*** The input Section Begins ***

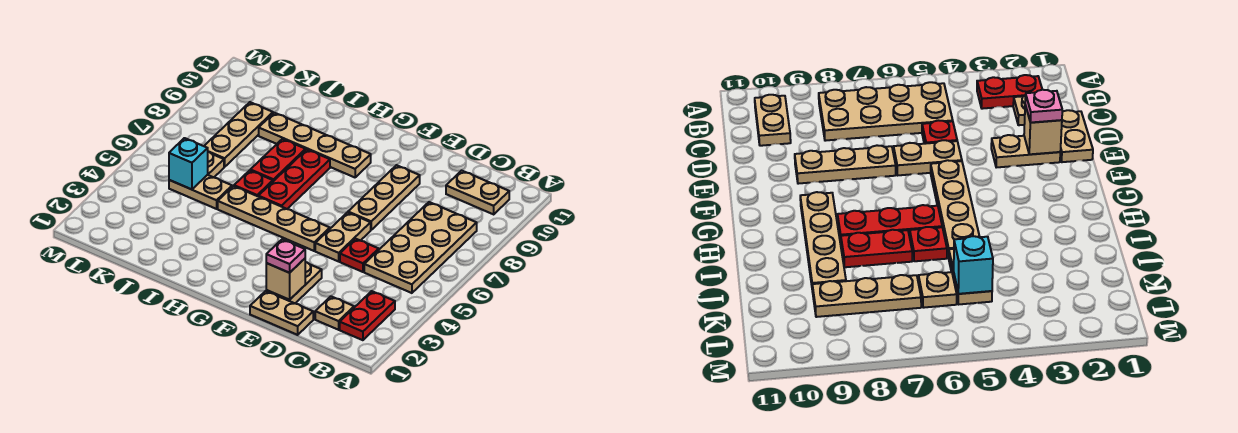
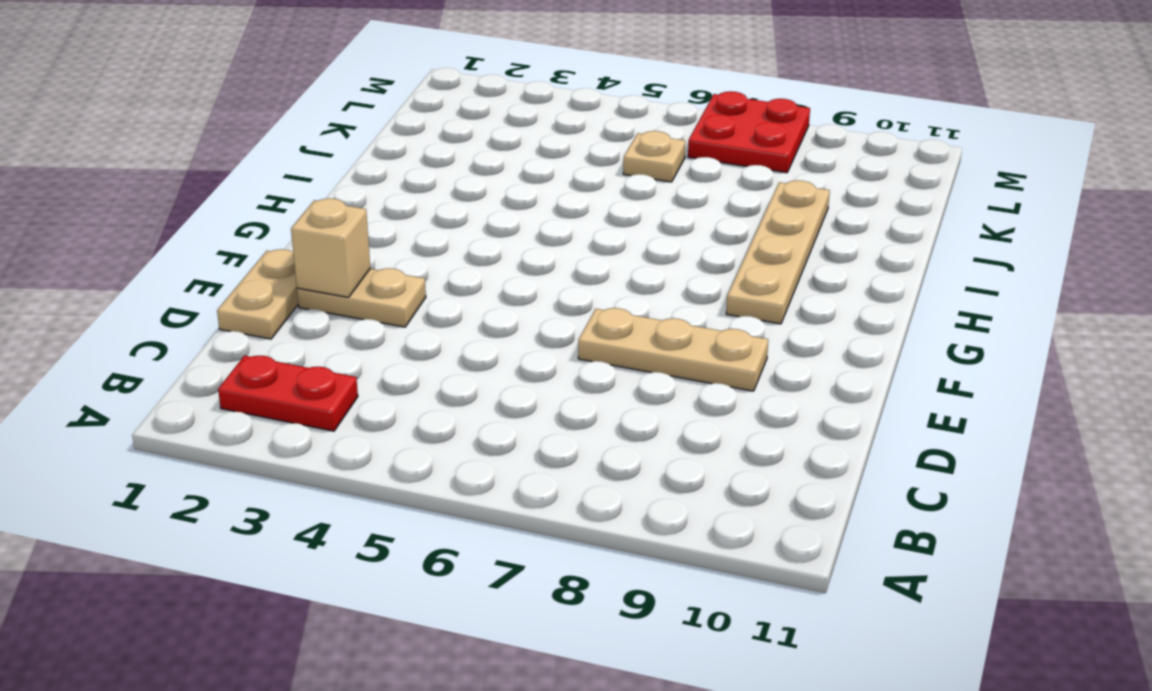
red plate L7:M8 level 1 -> none
none -> tan plate B5:C8 level 1
none -> tan plate B10:C10 level 1
none -> tan plate C2 level 1

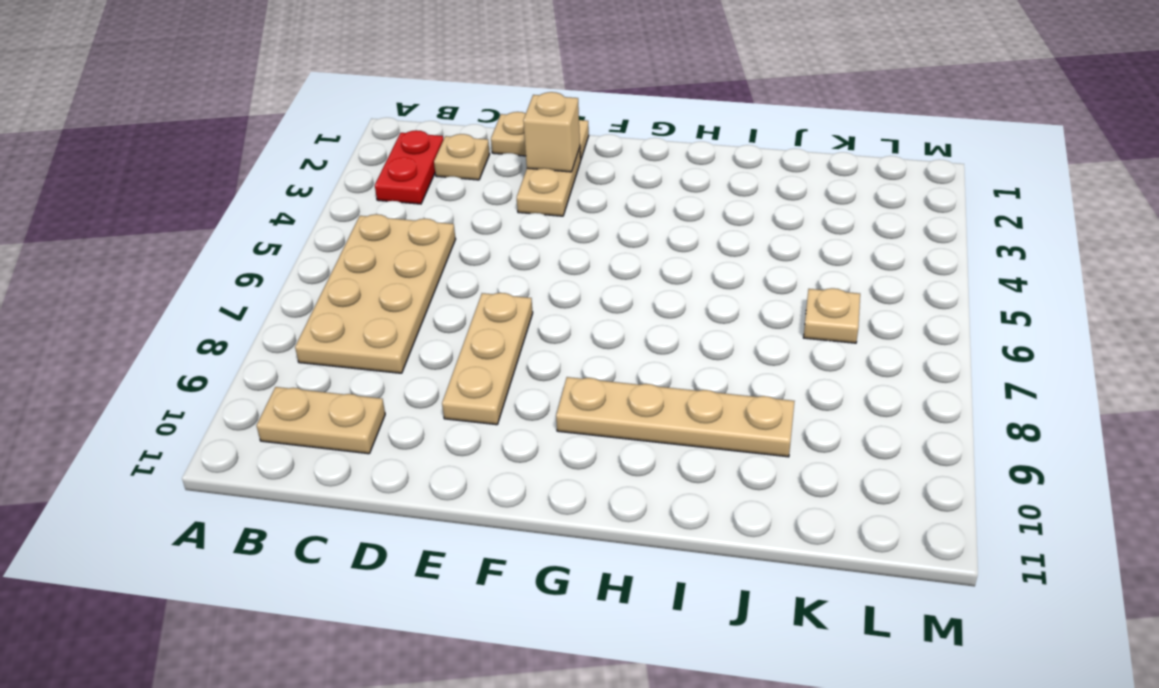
none -> red plate D5 level 1
none -> tan plate E5:E6 level 1
none -> tan plate F5:I5 level 1

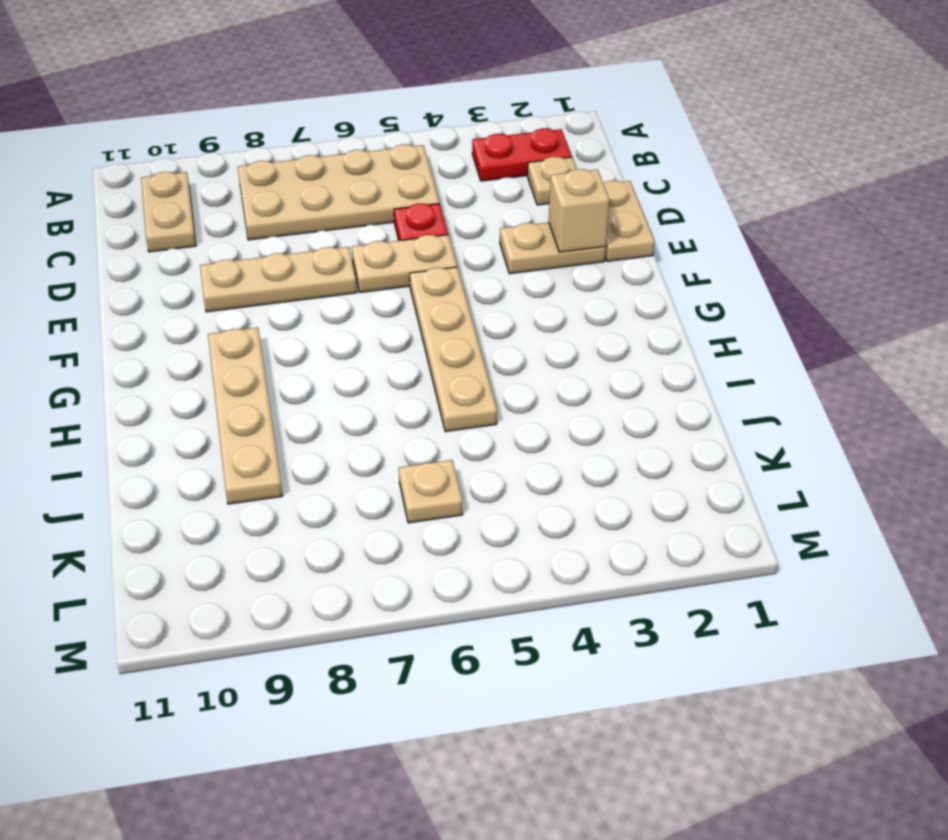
none -> red plate H6:H8 level 1
none -> red plate I6 level 1
none -> red plate I7:I8 level 1

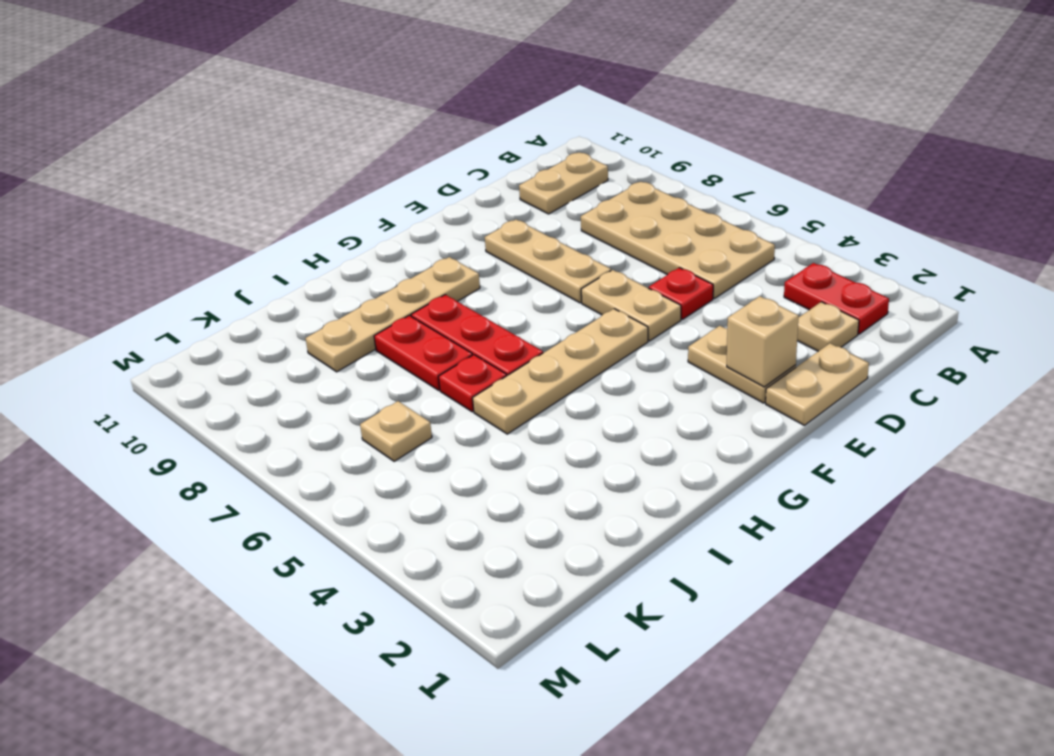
none -> tan plate J5:K5 level 1
none -> tan plate K7:K9 level 1
none -> cyan brick K5 level 2

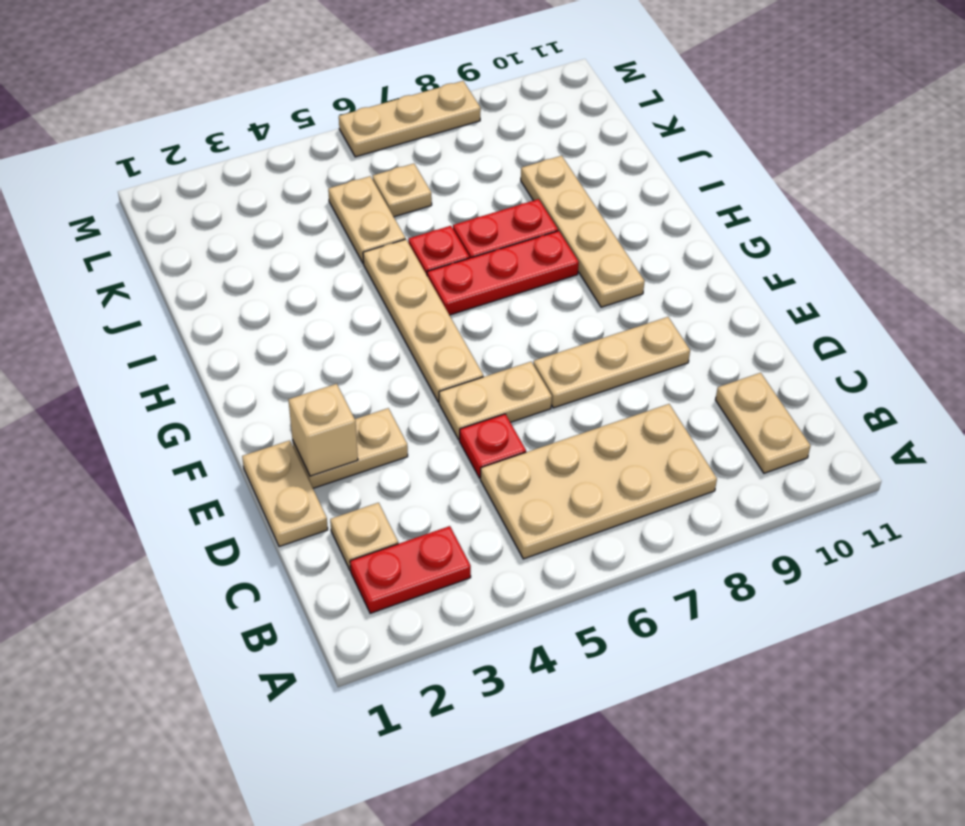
tan plate M6:M8 level 1 -> tan plate K7:K9 level 1
none -> cyan brick K5 level 2
none -> pink plate E2 level 3

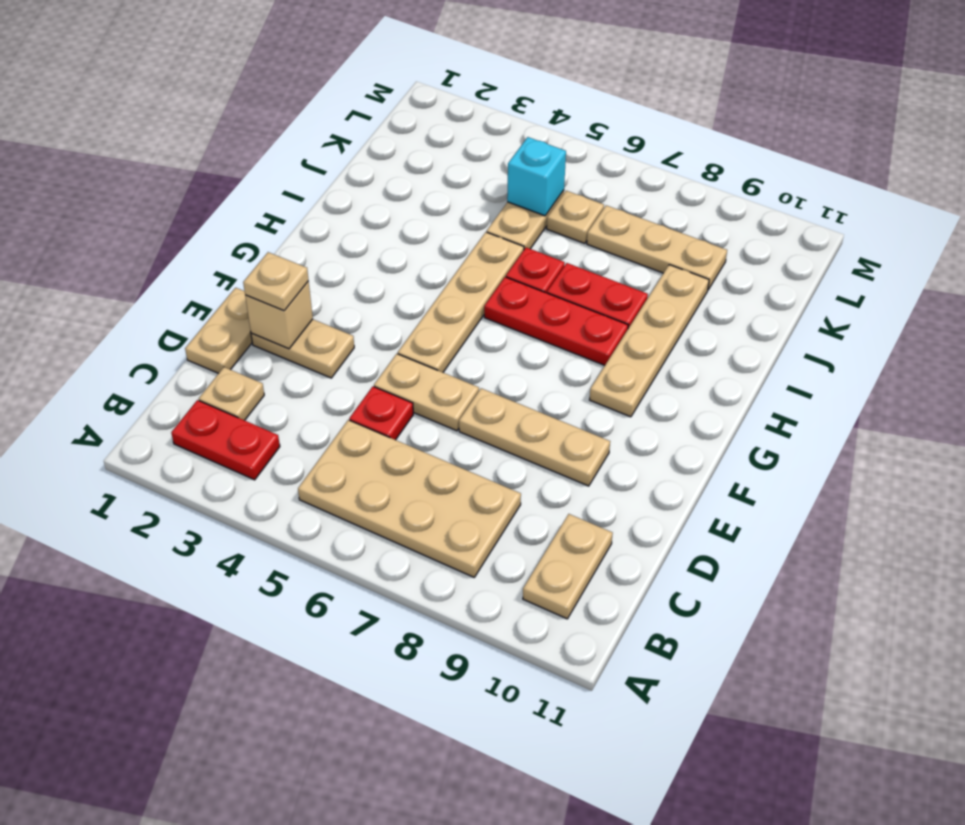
tan plate E2 level 3 -> pink plate E2 level 3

*** The input Section Ends ***

**Task directions:**
Leave the pictures out, and retype exactly the lines from the one containing "none -> red plate D5 level 1" through the last line of the entries above, both included.

**Written reply:**
none -> red plate D5 level 1
none -> tan plate E5:E6 level 1
none -> tan plate F5:I5 level 1

none -> red plate H6:H8 level 1
none -> red plate I6 level 1
none -> red plate I7:I8 level 1

none -> tan plate J5:K5 level 1
none -> tan plate K7:K9 level 1
none -> cyan brick K5 level 2

tan plate M6:M8 level 1 -> tan plate K7:K9 level 1
none -> cyan brick K5 level 2
none -> pink plate E2 level 3

tan plate E2 level 3 -> pink plate E2 level 3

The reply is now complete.